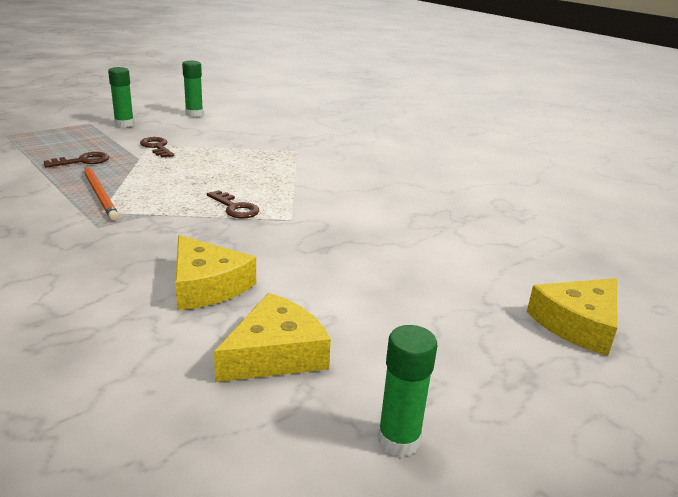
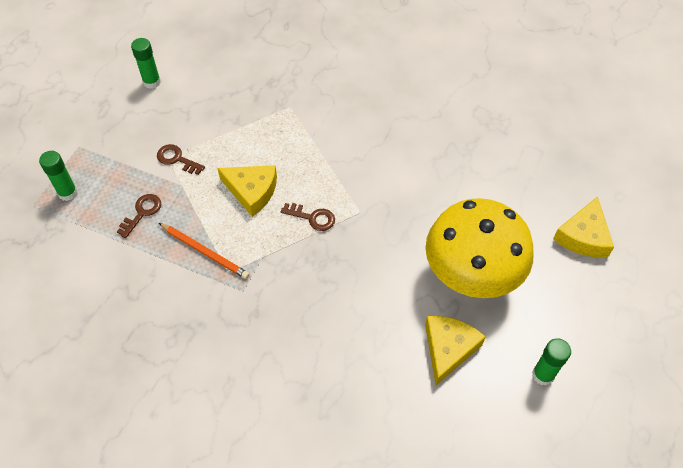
camera: 25 degrees left, 30 degrees up
(124, 124) = (111, 133): green glue stick -> green glue stick (68, 193)
(206, 285) = (366, 313): yellow cheese -> yellow cheese (252, 191)
(375, 304) = (471, 277): none -> yellow mushroom

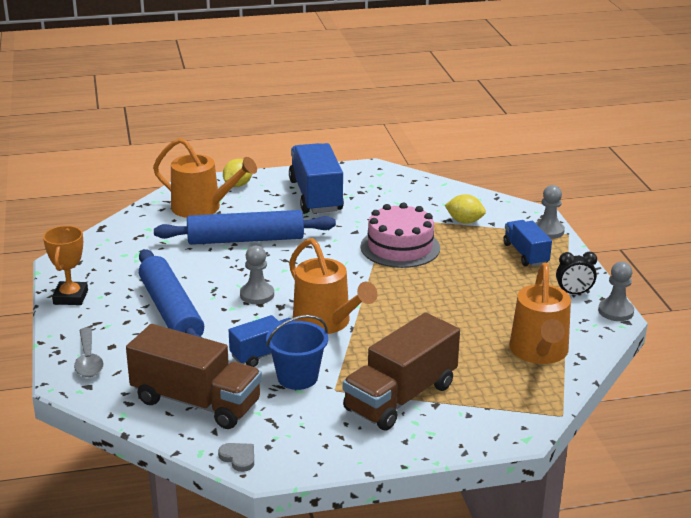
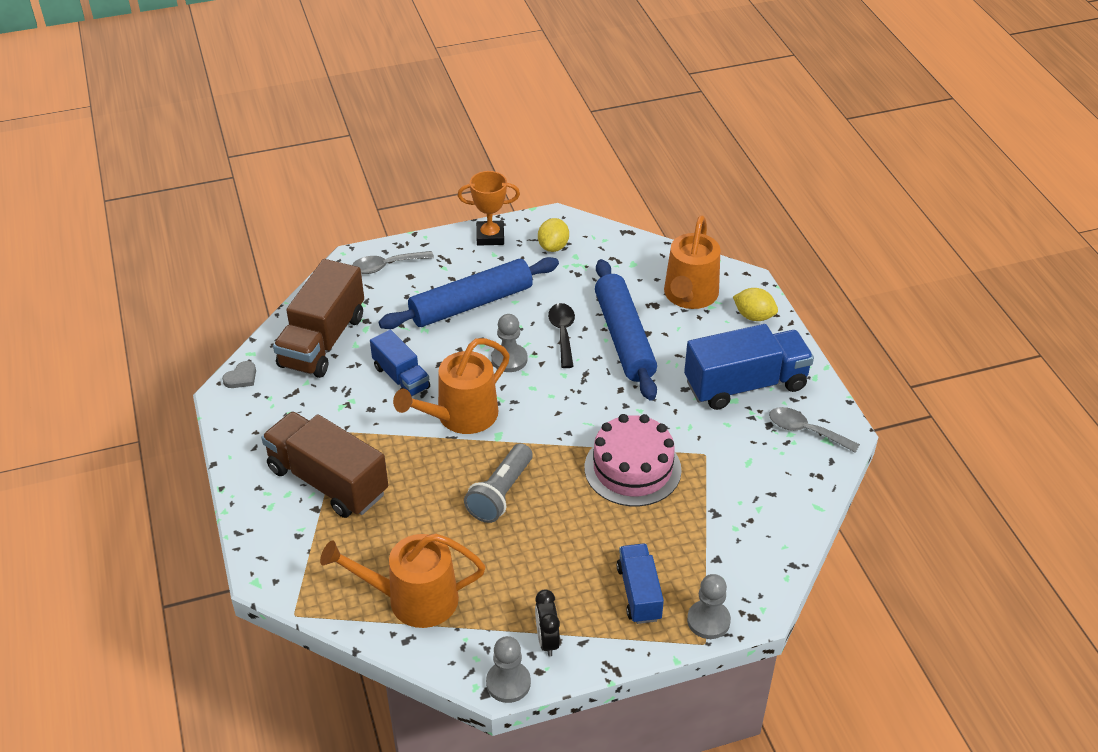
camera: 85 degrees right, 15 degrees up
(230, 267) = (563, 333): none -> black spoon
(297, 377) = (361, 403): blue bucket -> none
(369, 179) = (806, 431): none -> grey spoon
(422, 306) = (500, 493): none -> grey flashlight
(464, 221) = (713, 530): yellow lemon -> yellow lemon (553, 247)
(525, 254) = (639, 593): blue truck -> blue truck turned 75 degrees counterclockwise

Problem description:
What this exercise asks for is every line of the data above with the word "grey".

Exercise response:
(369, 179) = (806, 431): none -> grey spoon
(422, 306) = (500, 493): none -> grey flashlight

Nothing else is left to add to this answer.